● Exercise aim:
Where a line in the data below includes the word "none", count it. State the total and nothing more.

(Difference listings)
.....

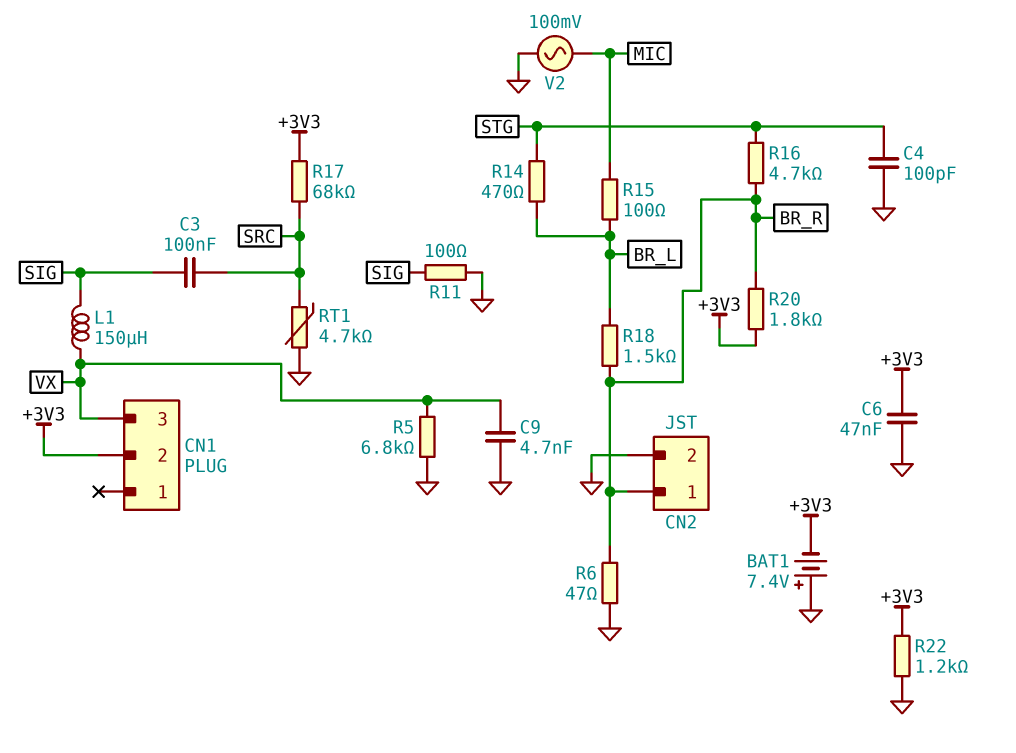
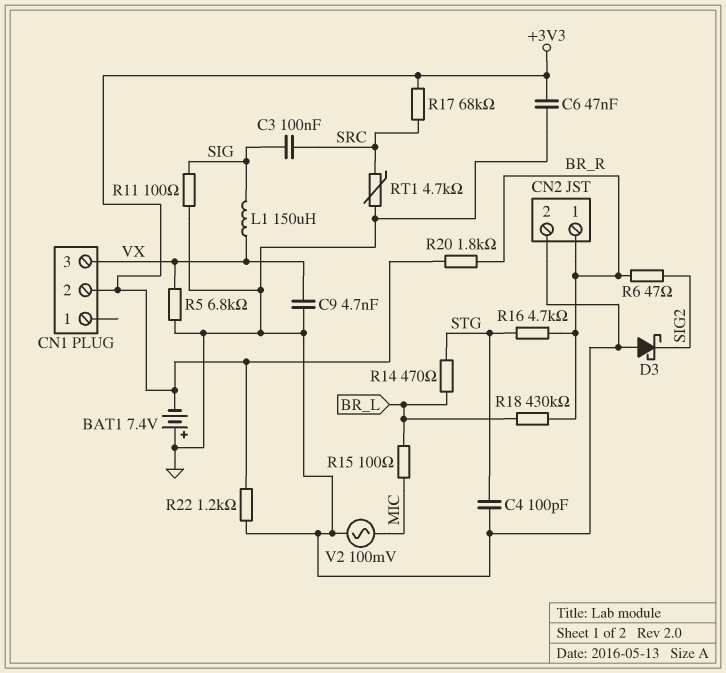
D3: none -> schottky (A GND, K SIG2)
R6: 47 (BR_R, GND) -> 47 (BR_R, SIG2)
R18: 1.5k (BR_L, BR_R) -> 430k (BR_L, BR_R)

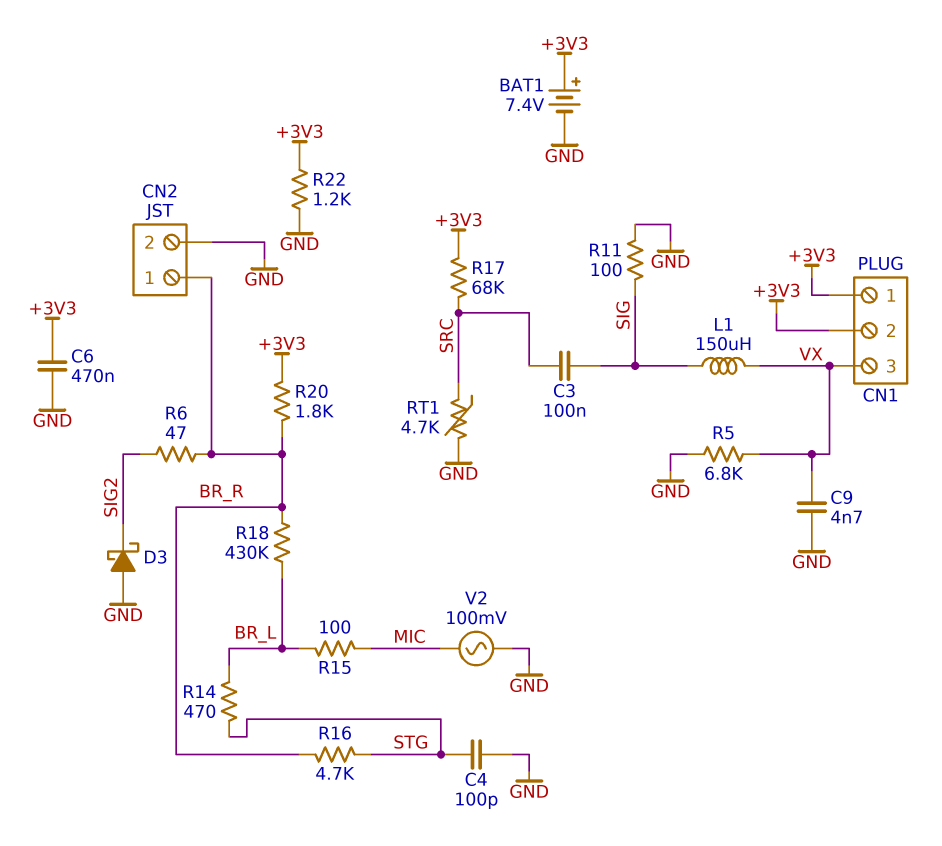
BAT1: 7.4V (plus GND, minus +3V3) -> 7.4V (plus +3V3, minus GND)
C6: 47nF (+3V3, GND) -> 470nF (+3V3, GND)
CN1 pin 1: none -> +3V3

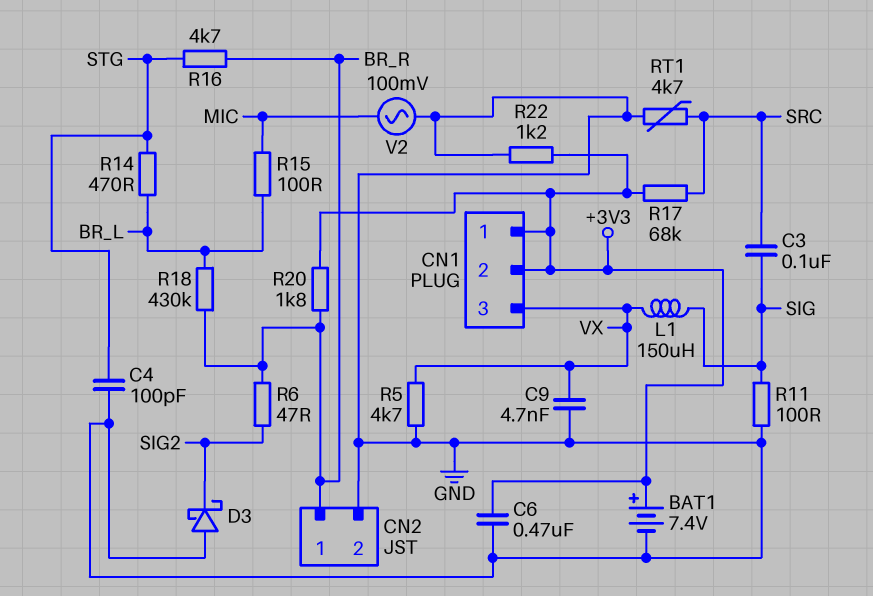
R5: 6.8k (GND, VX) -> 4.7k (GND, VX)

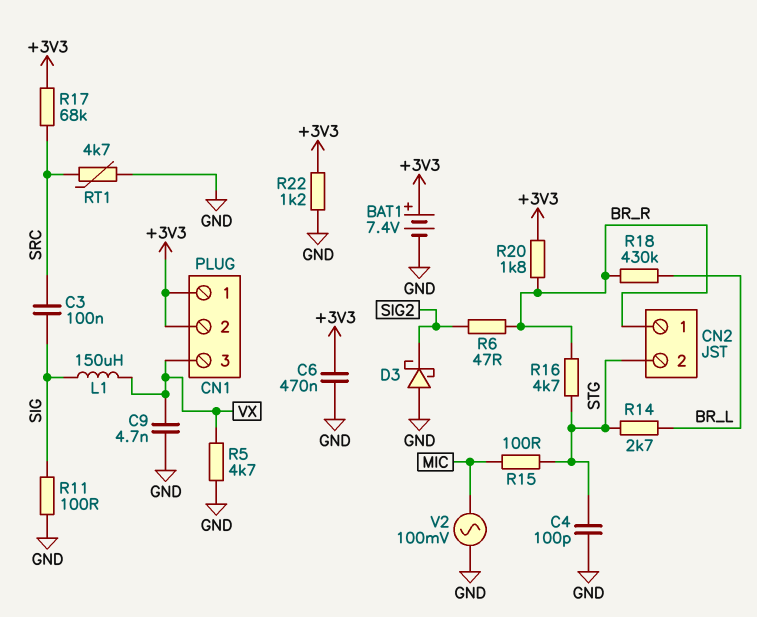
CN2 pin 2: GND -> STG
R14: 470 (BR_L, STG) -> 2.7k (BR_L, STG)
R15: 100 (BR_L, MIC) -> 100 (MIC, STG)

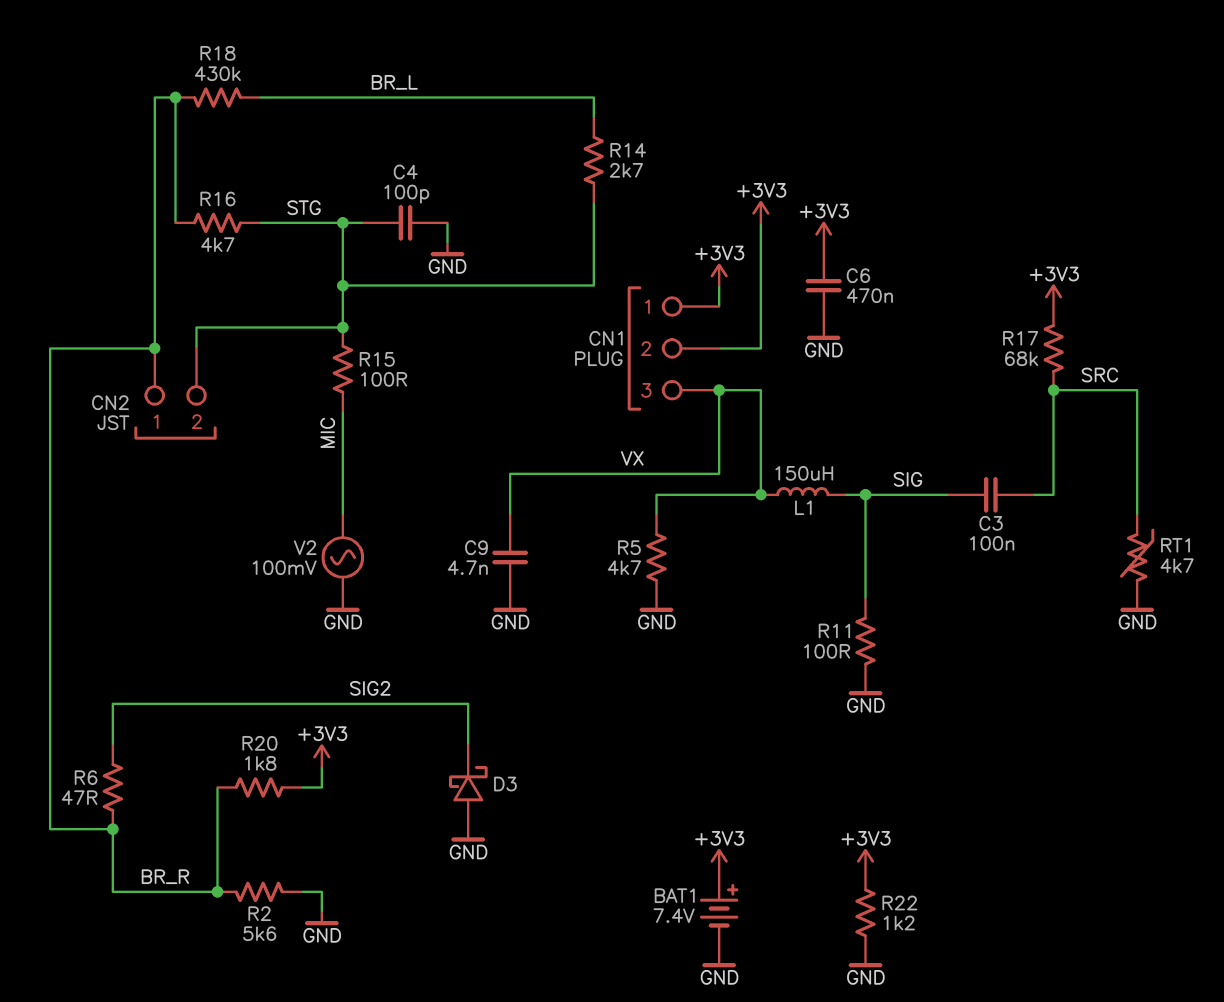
R2: none -> 5.6k (BR_R, GND)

.....

● Exercise result:
3